=== Work instruction ===
Beginning at the line that contains "yellow cutting board: [72,278,166,350]", reproduce the entries below exactly, ending with the line that contains "turquoise eraser: [214,149,264,209]". Omit each picture.

=== Data section ===
· · · ·

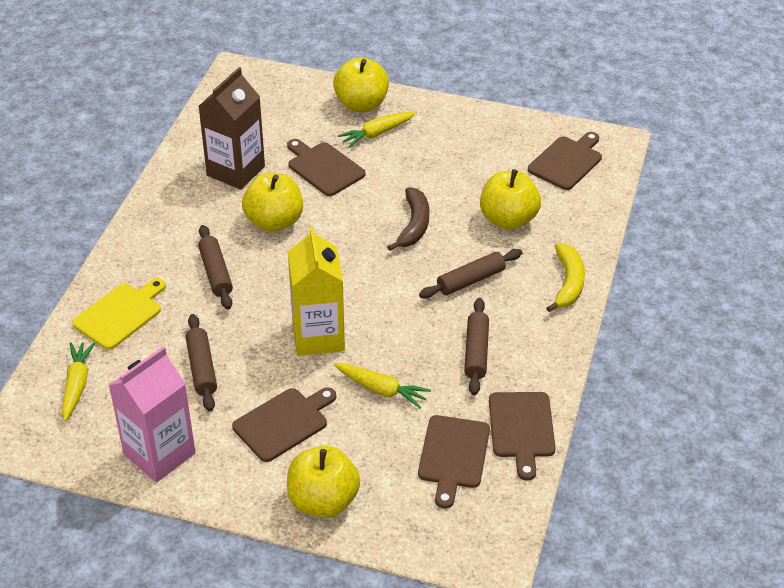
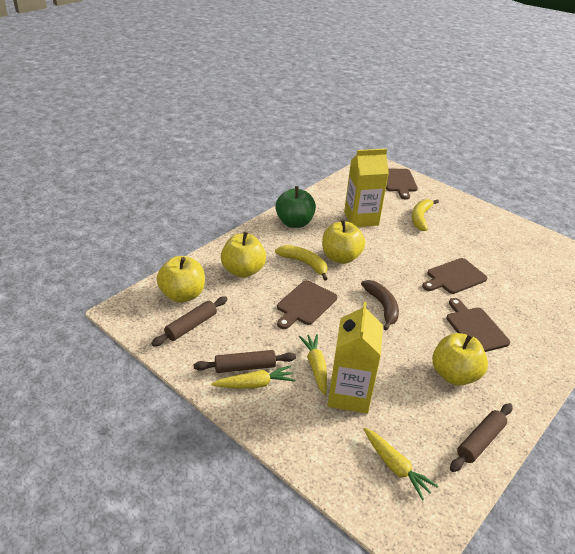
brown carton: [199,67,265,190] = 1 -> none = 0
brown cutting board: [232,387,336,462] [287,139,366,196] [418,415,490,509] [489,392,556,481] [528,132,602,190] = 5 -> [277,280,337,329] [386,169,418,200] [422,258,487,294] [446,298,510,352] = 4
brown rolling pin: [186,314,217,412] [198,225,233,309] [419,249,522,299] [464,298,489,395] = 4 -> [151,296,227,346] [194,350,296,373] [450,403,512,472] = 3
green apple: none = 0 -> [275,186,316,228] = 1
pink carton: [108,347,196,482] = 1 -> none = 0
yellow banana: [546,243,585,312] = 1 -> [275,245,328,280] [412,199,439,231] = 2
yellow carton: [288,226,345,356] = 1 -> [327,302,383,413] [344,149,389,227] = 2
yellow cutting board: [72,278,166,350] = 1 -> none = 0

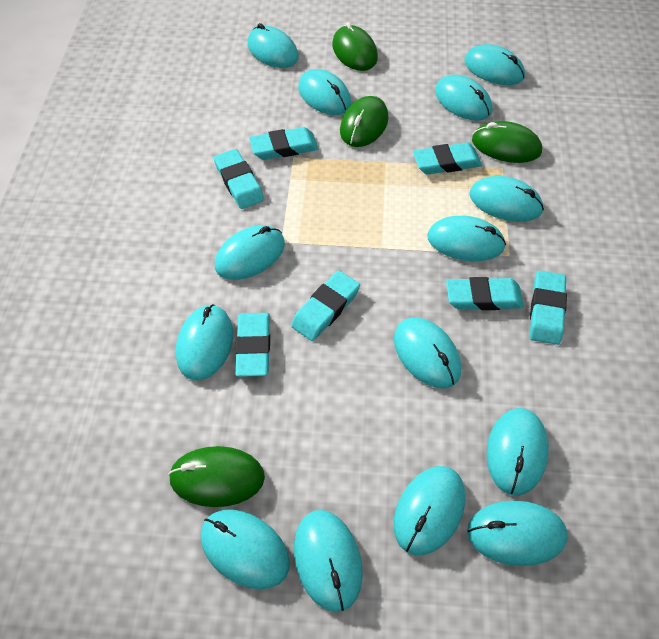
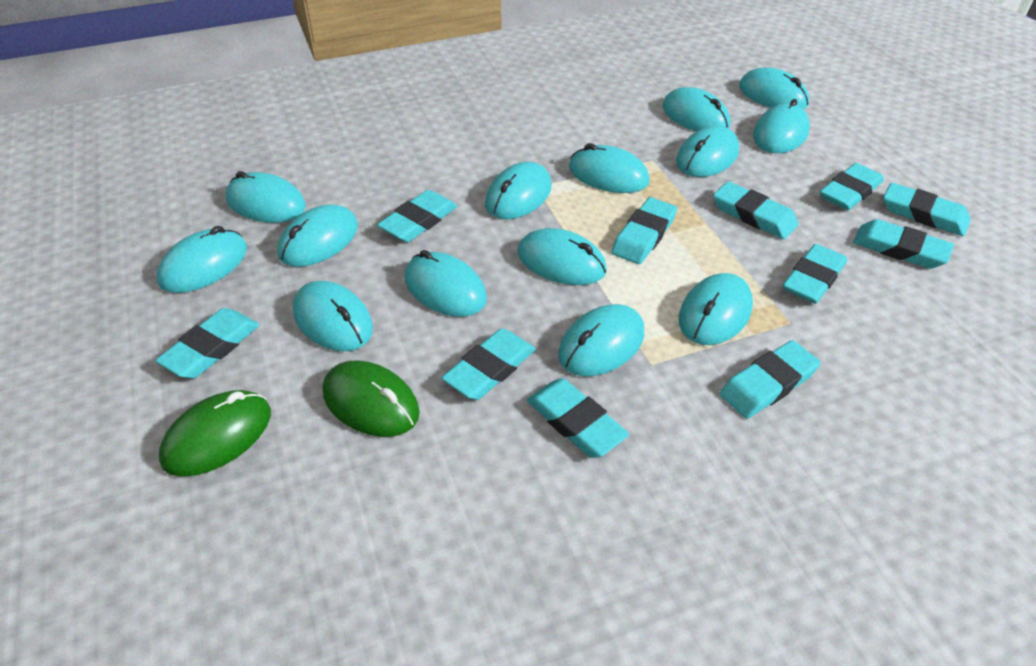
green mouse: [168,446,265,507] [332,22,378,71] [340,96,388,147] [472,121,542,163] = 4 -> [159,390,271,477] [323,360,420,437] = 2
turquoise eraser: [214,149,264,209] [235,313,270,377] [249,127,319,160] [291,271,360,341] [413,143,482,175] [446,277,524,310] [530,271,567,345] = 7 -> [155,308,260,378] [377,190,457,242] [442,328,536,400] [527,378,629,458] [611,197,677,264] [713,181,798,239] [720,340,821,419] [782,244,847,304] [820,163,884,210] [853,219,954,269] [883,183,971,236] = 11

· · · ·

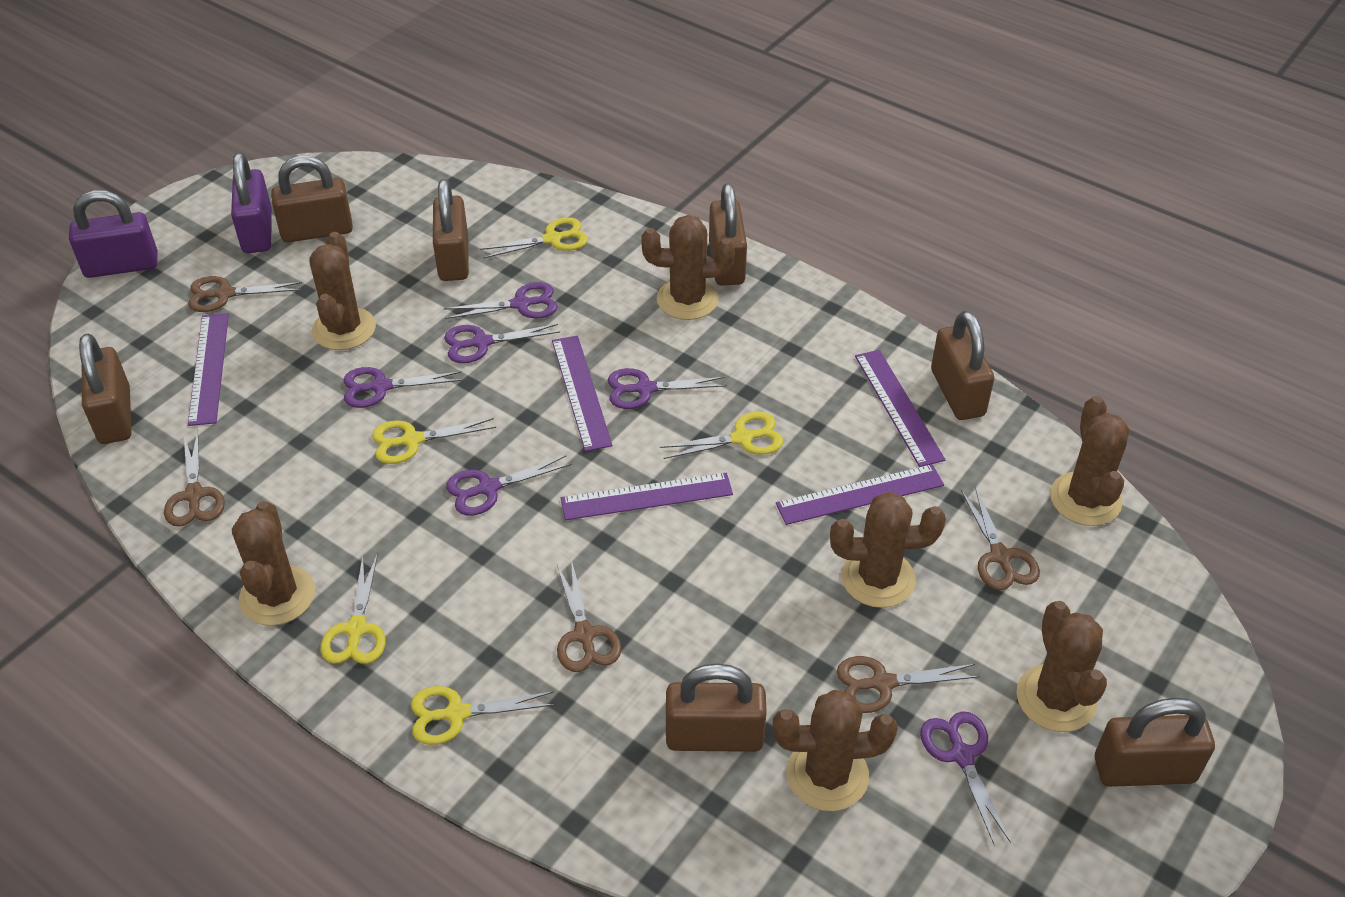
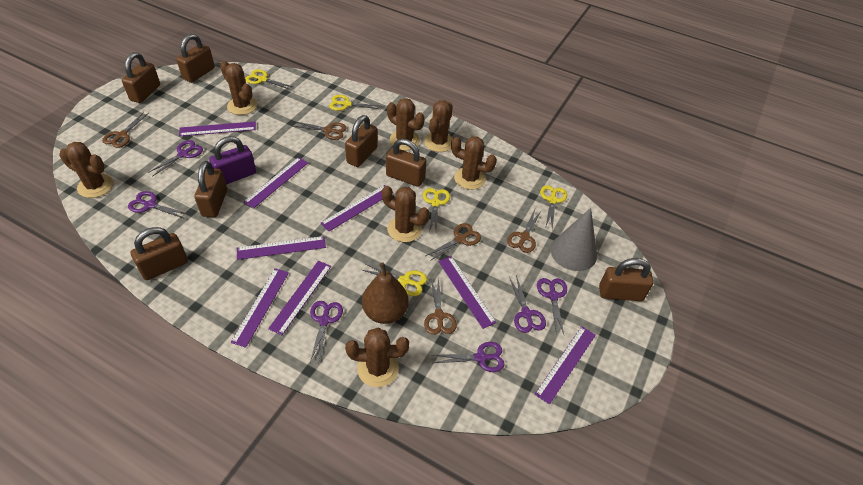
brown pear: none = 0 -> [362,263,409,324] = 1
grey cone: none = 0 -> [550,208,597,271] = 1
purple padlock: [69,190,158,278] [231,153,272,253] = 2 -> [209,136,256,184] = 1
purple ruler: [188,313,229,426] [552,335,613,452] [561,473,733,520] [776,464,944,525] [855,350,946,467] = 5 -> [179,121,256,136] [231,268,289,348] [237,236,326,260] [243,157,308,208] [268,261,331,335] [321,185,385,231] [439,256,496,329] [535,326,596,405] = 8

· · · ·

=== Task result ===
yellow cutting board: [72,278,166,350] = 1 -> none = 0

green mouse: [168,446,265,507] [332,22,378,71] [340,96,388,147] [472,121,542,163] = 4 -> [159,390,271,477] [323,360,420,437] = 2
turquoise eraser: [214,149,264,209] [235,313,270,377] [249,127,319,160] [291,271,360,341] [413,143,482,175] [446,277,524,310] [530,271,567,345] = 7 -> [155,308,260,378] [377,190,457,242] [442,328,536,400] [527,378,629,458] [611,197,677,264] [713,181,798,239] [720,340,821,419] [782,244,847,304] [820,163,884,210] [853,219,954,269] [883,183,971,236] = 11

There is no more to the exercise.